▶ _WHAT NEEDS TO BE DONE_: Please filter the entries for the word "screwdriver" and copy every line that has it.

▶ _EXERCISE INPUTS_:

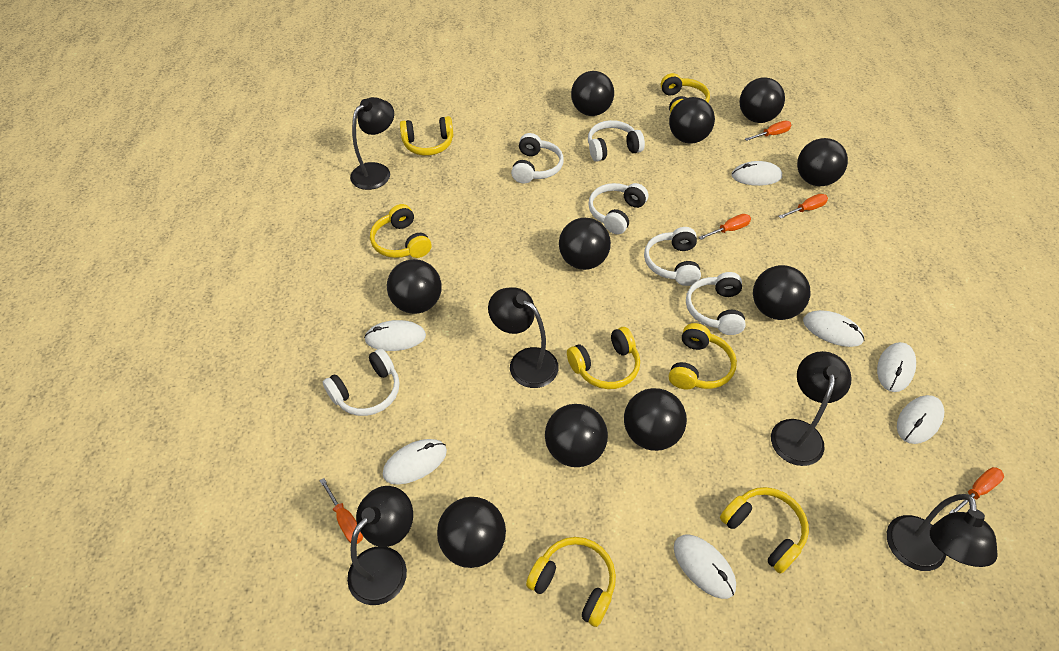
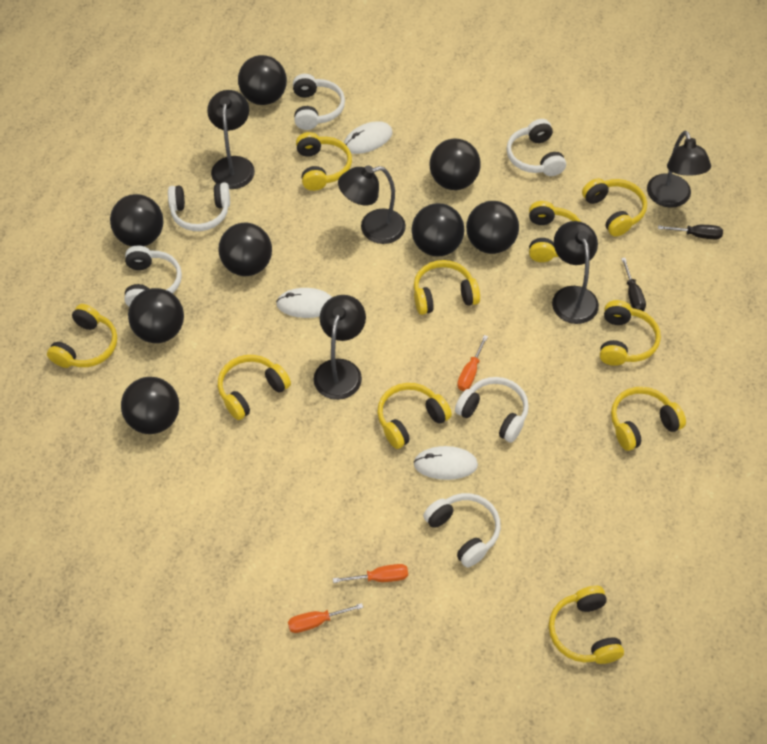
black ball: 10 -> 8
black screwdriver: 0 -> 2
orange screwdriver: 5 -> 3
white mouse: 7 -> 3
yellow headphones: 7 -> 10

▶ _PROBLEM SOLUTION_:
black screwdriver: 0 -> 2
orange screwdriver: 5 -> 3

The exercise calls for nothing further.